---- MATERIAL FOR THE TASK

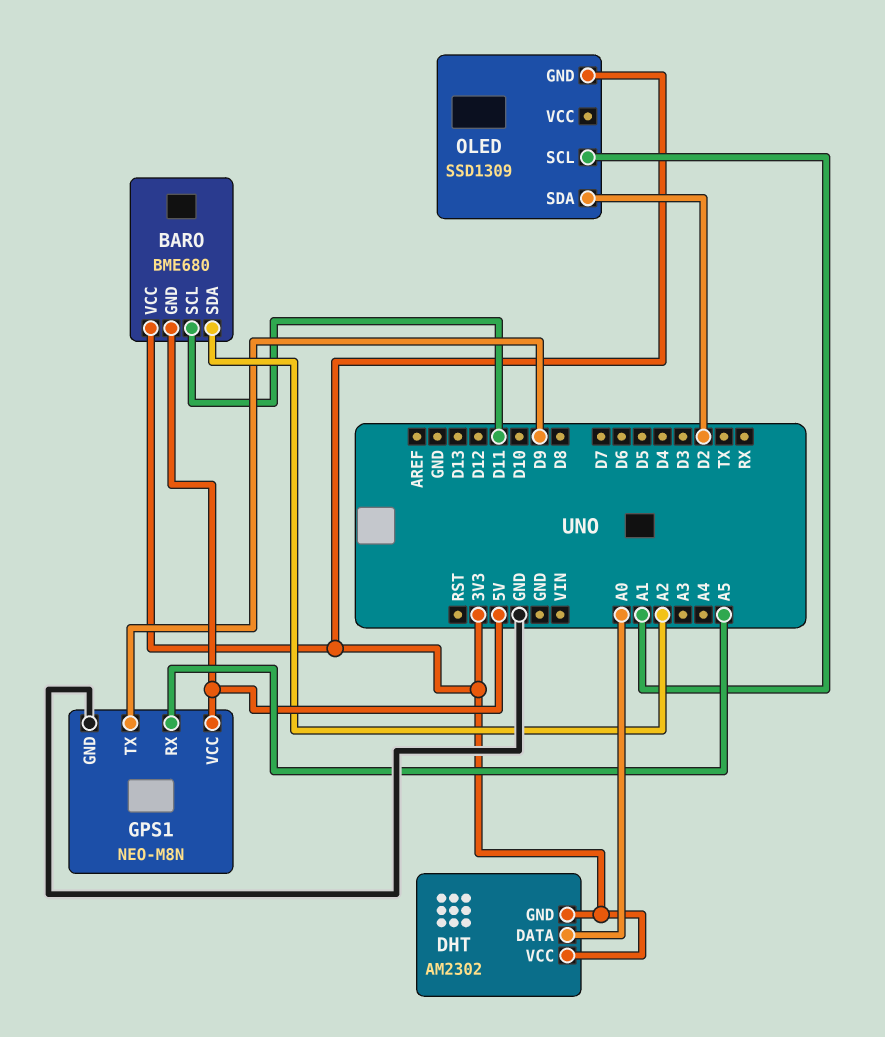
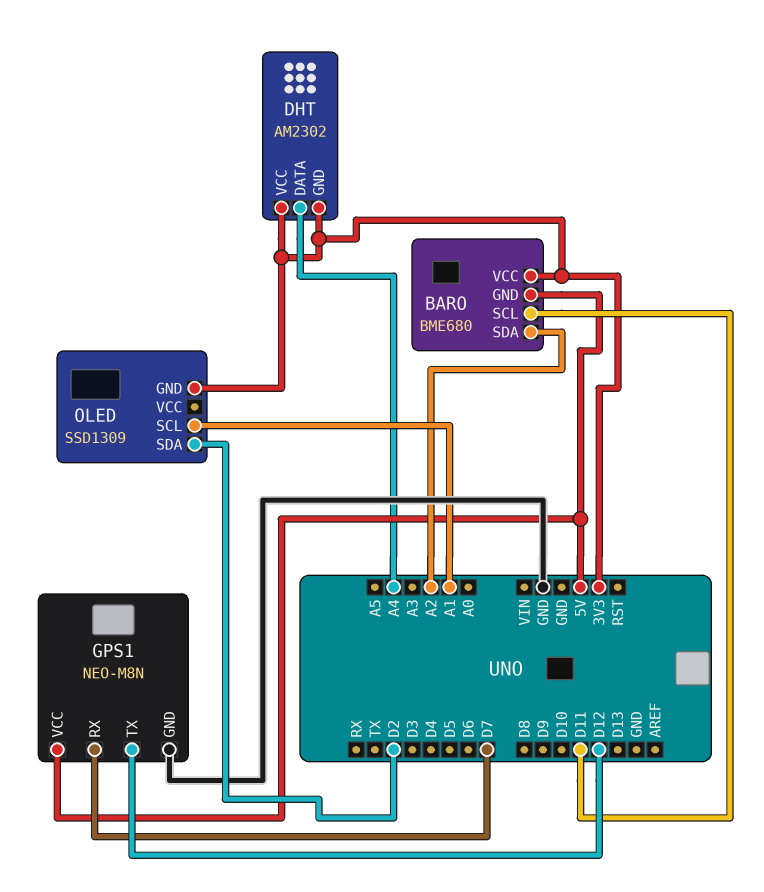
DHT pin DATA: A0 -> A4
GPS1 pin RX: A5 -> D7
GPS1 pin TX: D9 -> D12

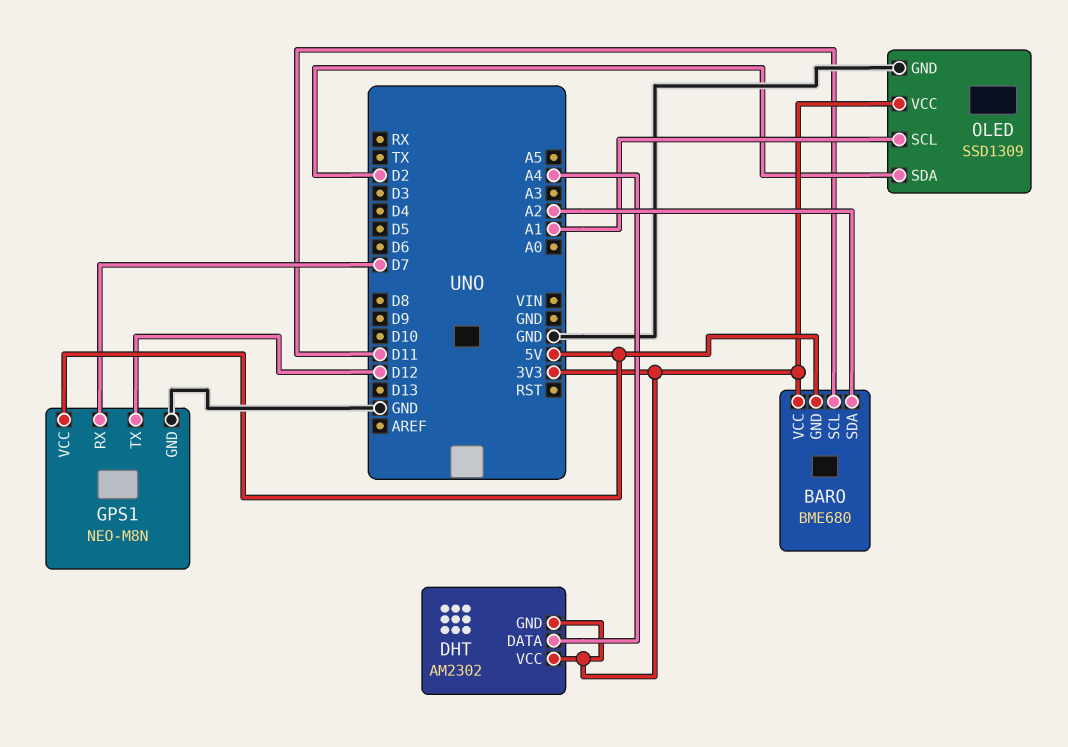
OLED pin GND: 3V3 -> GND
OLED pin VCC: none -> 3V3

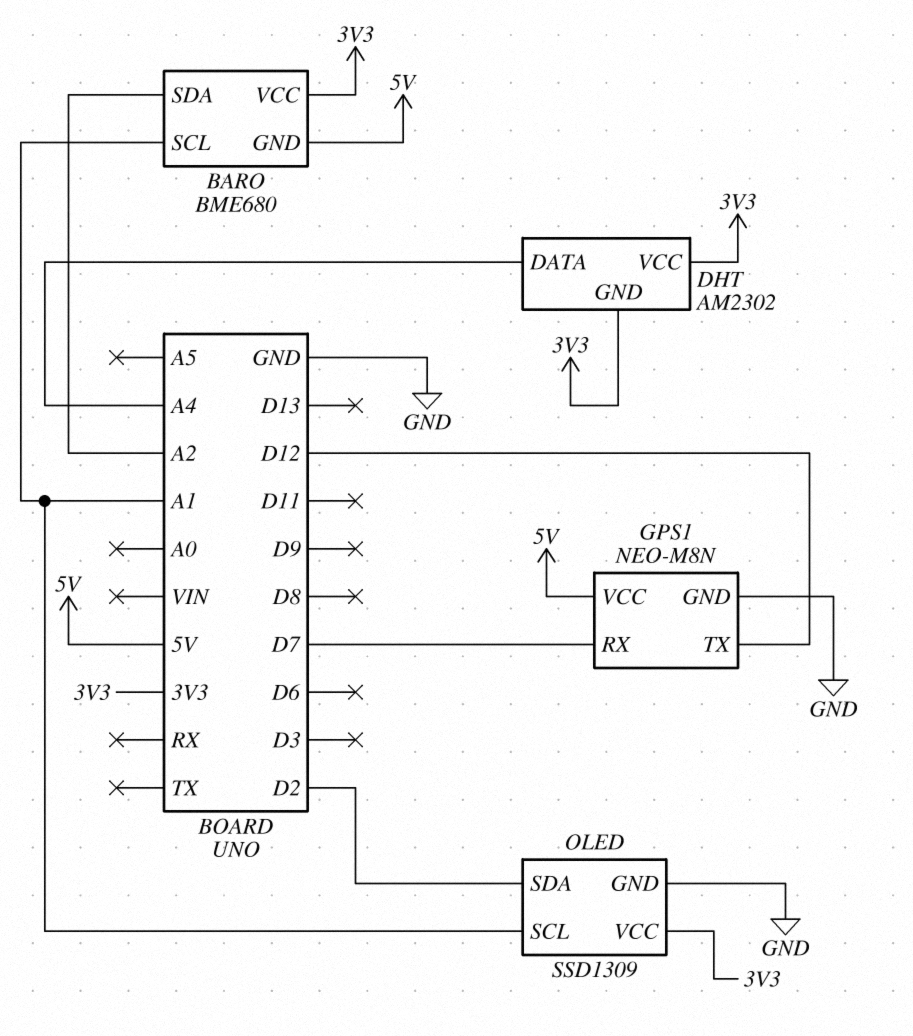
BARO pin SCL: D11 -> A1

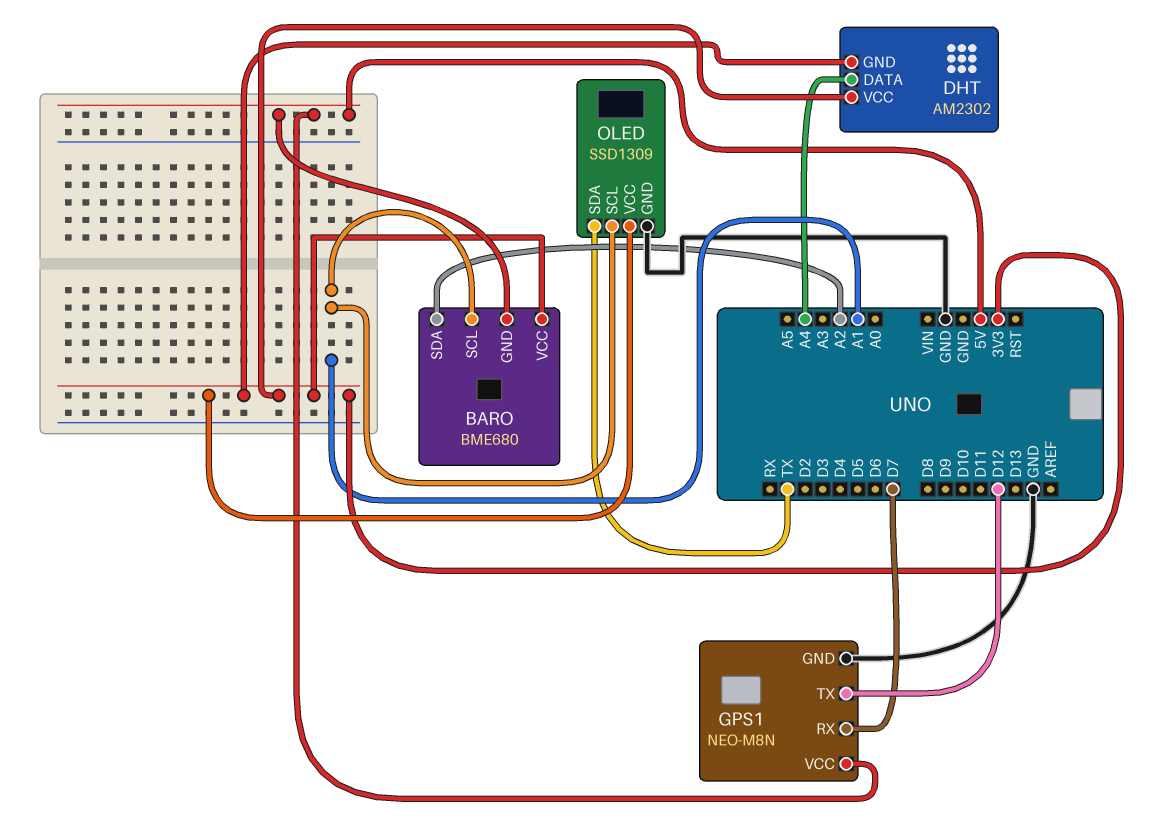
OLED pin SDA: D2 -> TX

--------

Line count for "OLED": state how many lines of the records contain it, and give only the number.

__RESULT OF THE EXERCISE__:
3